**Material for the task**
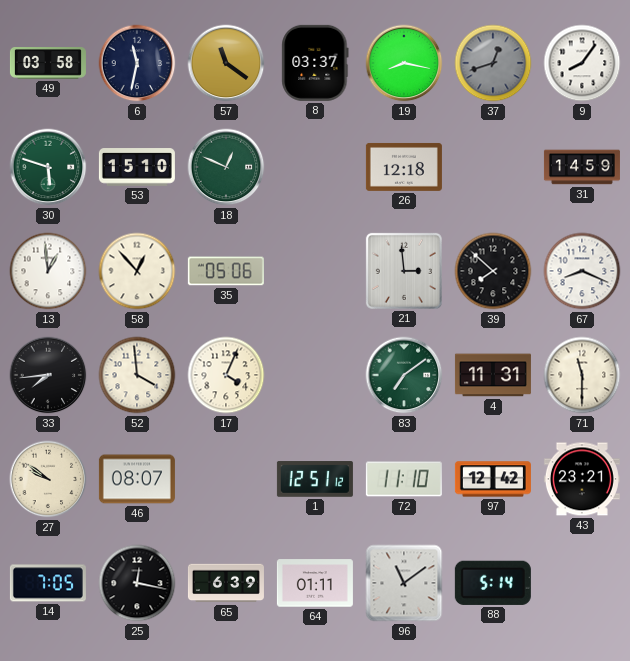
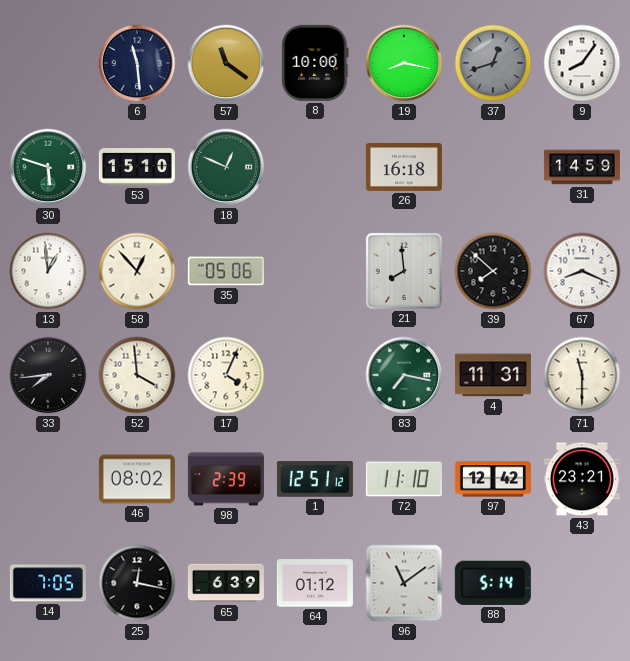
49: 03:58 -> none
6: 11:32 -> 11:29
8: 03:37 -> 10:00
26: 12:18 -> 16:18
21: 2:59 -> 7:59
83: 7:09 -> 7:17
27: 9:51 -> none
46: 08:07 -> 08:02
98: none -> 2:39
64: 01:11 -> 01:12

**What the task requires**
Reproduce every line above verbatim, omitting the two pictures from your output.

**The result**
49: 03:58 -> none
6: 11:32 -> 11:29
8: 03:37 -> 10:00
26: 12:18 -> 16:18
21: 2:59 -> 7:59
83: 7:09 -> 7:17
27: 9:51 -> none
46: 08:07 -> 08:02
98: none -> 2:39
64: 01:11 -> 01:12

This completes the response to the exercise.